▸ **INSTRUCTIONS FOR THE TASK**
From the data below, set down exactly the lines between the one holding "camera: 125 degrees right, 5 degrees down" and the one holding "(627, 478) = (181, 413): none -> red can", inclusive, and no others.

= = =

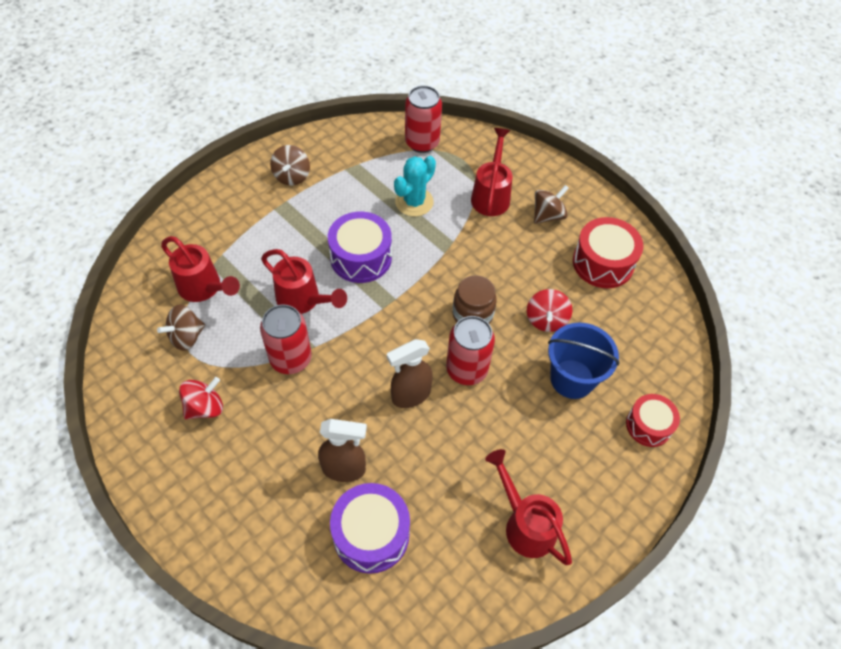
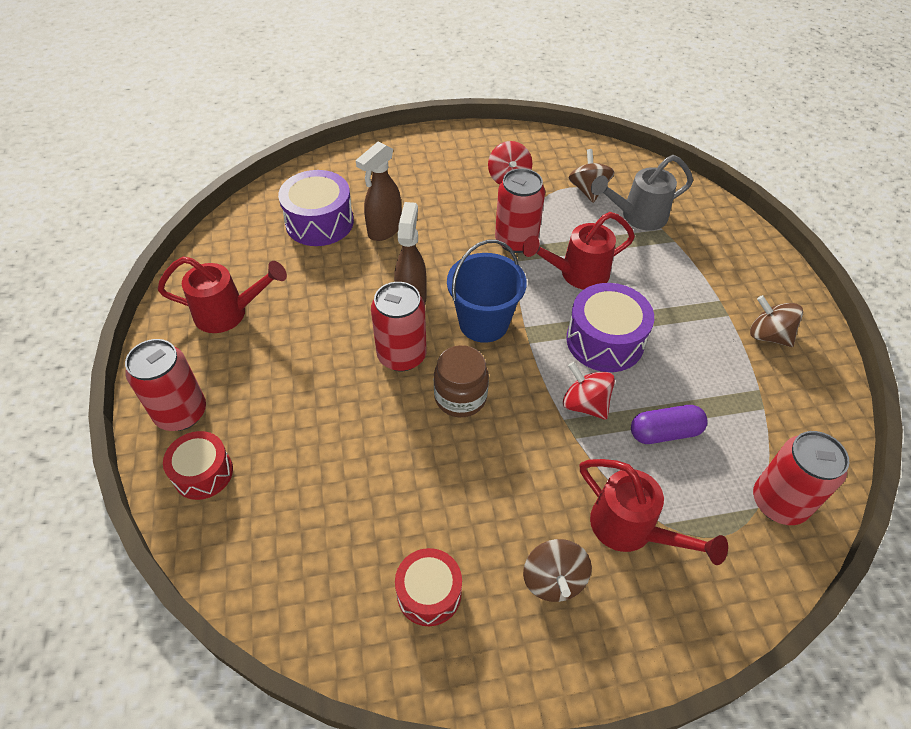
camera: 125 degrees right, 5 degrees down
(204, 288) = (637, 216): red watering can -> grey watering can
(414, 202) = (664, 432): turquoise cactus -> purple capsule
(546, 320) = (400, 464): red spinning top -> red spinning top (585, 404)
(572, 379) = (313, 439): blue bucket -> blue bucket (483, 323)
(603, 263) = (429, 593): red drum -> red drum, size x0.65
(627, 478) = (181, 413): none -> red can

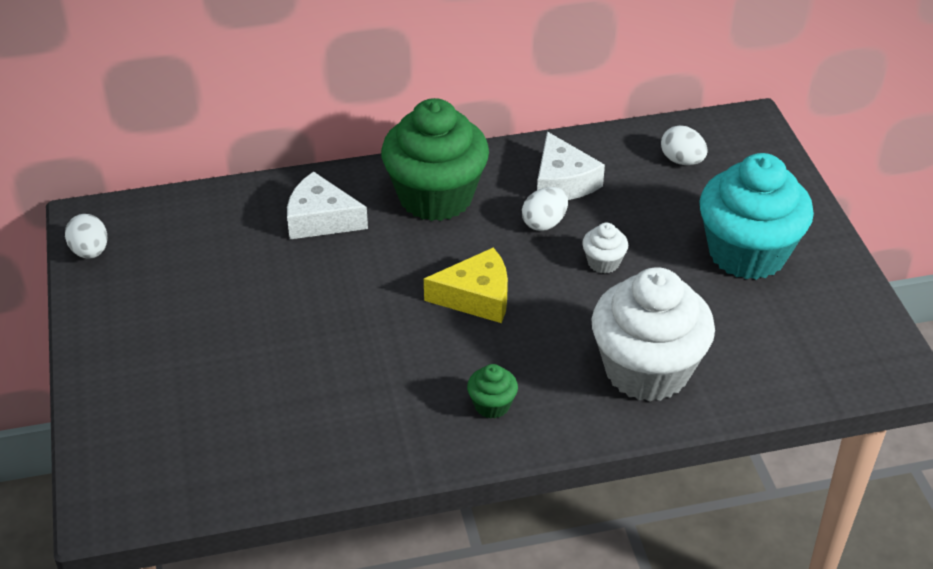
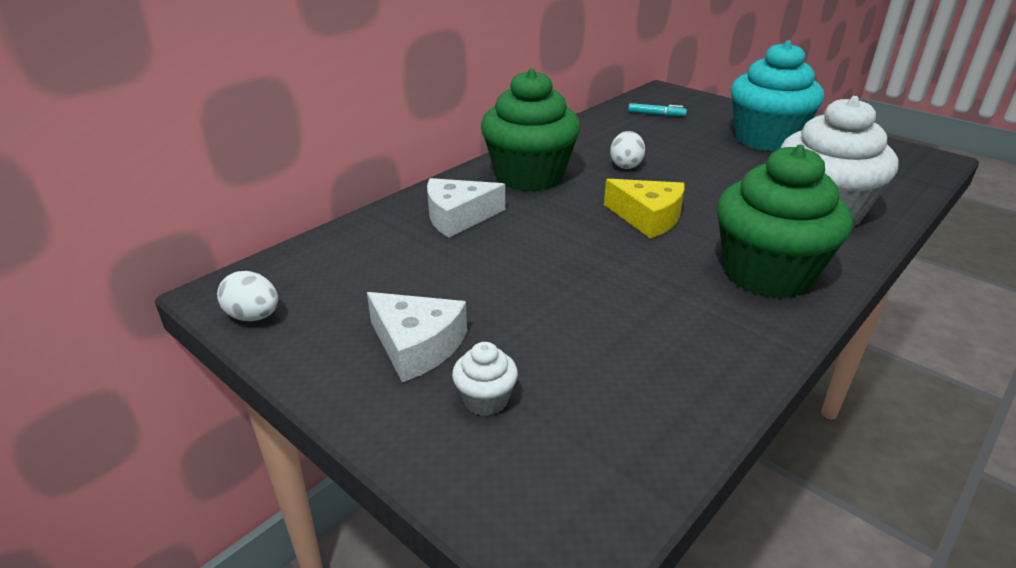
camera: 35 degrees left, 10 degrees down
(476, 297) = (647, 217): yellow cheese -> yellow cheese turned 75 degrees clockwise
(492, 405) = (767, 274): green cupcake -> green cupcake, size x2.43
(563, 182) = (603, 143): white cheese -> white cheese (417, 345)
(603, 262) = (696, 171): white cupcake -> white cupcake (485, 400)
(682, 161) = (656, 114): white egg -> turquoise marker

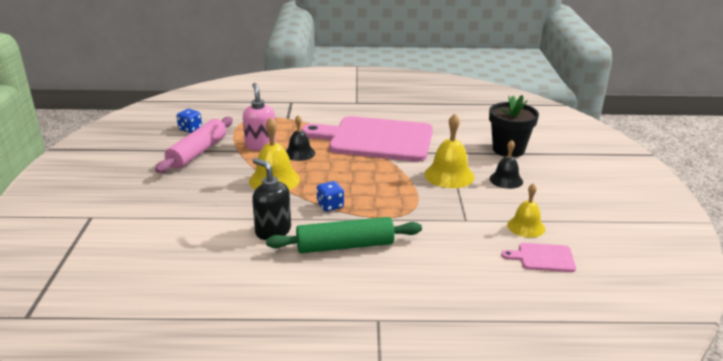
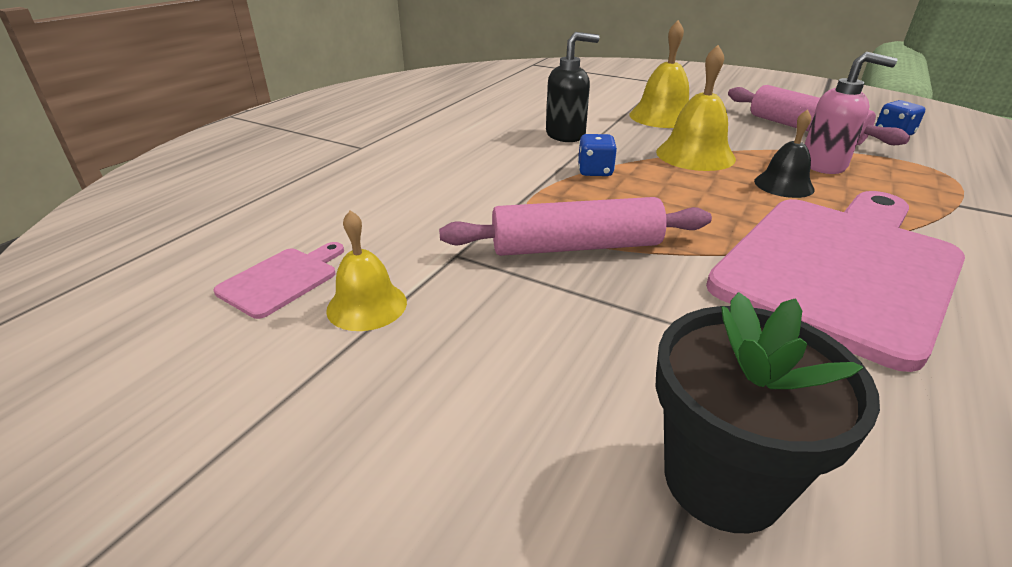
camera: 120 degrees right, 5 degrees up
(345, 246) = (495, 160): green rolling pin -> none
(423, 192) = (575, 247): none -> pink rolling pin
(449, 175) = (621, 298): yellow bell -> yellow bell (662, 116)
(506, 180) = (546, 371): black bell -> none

= = =

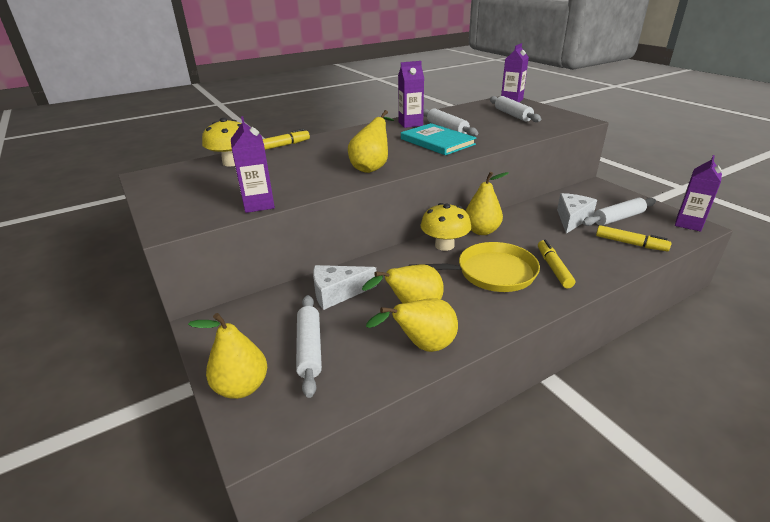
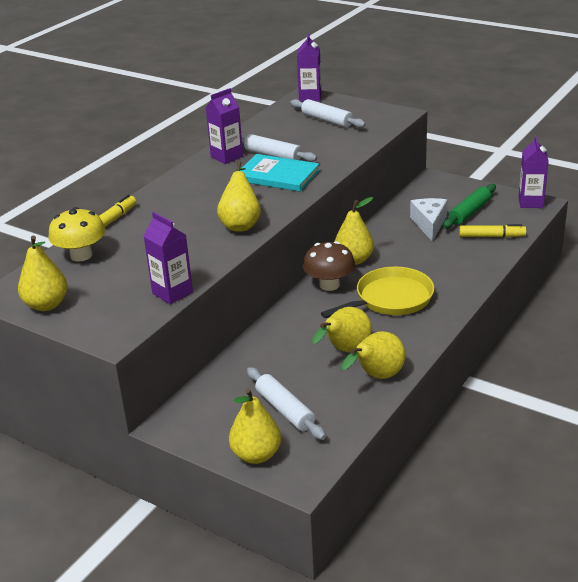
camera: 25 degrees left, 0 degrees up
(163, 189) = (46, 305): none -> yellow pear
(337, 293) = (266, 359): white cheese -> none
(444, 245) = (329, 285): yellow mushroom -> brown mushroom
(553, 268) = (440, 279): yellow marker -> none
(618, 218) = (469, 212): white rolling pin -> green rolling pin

= = =

▸ **RESULT OF THIS TASK**
camera: 125 degrees right, 5 degrees down
(204, 288) = (637, 216): red watering can -> grey watering can
(414, 202) = (664, 432): turquoise cactus -> purple capsule
(546, 320) = (400, 464): red spinning top -> red spinning top (585, 404)
(572, 379) = (313, 439): blue bucket -> blue bucket (483, 323)
(603, 263) = (429, 593): red drum -> red drum, size x0.65
(627, 478) = (181, 413): none -> red can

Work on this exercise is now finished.